▼
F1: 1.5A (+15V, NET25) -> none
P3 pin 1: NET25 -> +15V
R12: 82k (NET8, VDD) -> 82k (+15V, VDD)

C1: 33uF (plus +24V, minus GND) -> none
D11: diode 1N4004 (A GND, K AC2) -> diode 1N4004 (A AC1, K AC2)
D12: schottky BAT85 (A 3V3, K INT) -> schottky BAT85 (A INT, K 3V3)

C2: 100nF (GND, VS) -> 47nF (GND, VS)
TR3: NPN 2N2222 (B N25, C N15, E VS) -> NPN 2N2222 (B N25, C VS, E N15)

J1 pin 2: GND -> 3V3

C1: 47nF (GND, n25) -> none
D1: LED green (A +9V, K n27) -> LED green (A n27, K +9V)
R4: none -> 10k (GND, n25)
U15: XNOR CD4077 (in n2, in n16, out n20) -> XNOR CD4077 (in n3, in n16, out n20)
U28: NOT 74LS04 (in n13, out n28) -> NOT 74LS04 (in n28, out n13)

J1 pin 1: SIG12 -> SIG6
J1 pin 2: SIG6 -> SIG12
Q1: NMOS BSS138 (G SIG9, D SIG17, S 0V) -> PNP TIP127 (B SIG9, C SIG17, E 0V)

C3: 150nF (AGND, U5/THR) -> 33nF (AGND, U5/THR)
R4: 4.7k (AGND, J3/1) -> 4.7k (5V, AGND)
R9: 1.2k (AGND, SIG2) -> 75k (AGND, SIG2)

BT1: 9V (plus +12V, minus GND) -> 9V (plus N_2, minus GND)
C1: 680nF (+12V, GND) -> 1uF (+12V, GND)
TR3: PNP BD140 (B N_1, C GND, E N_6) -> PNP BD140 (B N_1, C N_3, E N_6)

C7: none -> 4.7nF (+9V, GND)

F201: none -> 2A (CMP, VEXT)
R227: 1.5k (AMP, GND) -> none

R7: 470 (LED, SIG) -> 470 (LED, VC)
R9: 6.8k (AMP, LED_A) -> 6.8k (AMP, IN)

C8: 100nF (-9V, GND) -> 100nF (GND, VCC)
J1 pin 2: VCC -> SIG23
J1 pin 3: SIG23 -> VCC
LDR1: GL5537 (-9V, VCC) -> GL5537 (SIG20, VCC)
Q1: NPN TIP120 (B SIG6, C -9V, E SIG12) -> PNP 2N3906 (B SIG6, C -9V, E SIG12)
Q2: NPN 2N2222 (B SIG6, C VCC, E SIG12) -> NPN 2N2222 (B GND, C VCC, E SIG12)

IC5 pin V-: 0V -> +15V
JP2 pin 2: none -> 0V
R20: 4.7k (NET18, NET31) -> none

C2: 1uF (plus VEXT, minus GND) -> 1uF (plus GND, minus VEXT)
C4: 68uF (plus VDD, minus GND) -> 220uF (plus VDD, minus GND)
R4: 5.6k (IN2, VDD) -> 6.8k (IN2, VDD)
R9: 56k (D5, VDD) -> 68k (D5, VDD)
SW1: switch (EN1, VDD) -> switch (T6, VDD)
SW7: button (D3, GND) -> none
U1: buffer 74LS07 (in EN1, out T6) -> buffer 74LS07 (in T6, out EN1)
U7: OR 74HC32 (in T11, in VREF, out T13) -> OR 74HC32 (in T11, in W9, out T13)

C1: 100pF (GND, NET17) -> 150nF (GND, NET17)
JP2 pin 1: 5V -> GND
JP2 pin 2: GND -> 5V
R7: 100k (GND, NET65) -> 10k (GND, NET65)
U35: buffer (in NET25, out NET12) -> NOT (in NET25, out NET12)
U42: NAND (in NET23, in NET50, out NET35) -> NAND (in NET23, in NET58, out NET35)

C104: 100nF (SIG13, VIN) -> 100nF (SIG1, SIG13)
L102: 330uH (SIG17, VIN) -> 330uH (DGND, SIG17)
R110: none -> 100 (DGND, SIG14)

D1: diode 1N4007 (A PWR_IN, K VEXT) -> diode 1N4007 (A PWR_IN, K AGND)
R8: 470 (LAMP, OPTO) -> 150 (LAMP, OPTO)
▲
Starting at the line that contains "R110: none -> 100 (DGND, SIG14)", transcribe every line through the last line of the entries above, exactly, and nothing else.

_Exercise output_.
R110: none -> 100 (DGND, SIG14)

D1: diode 1N4007 (A PWR_IN, K VEXT) -> diode 1N4007 (A PWR_IN, K AGND)
R8: 470 (LAMP, OPTO) -> 150 (LAMP, OPTO)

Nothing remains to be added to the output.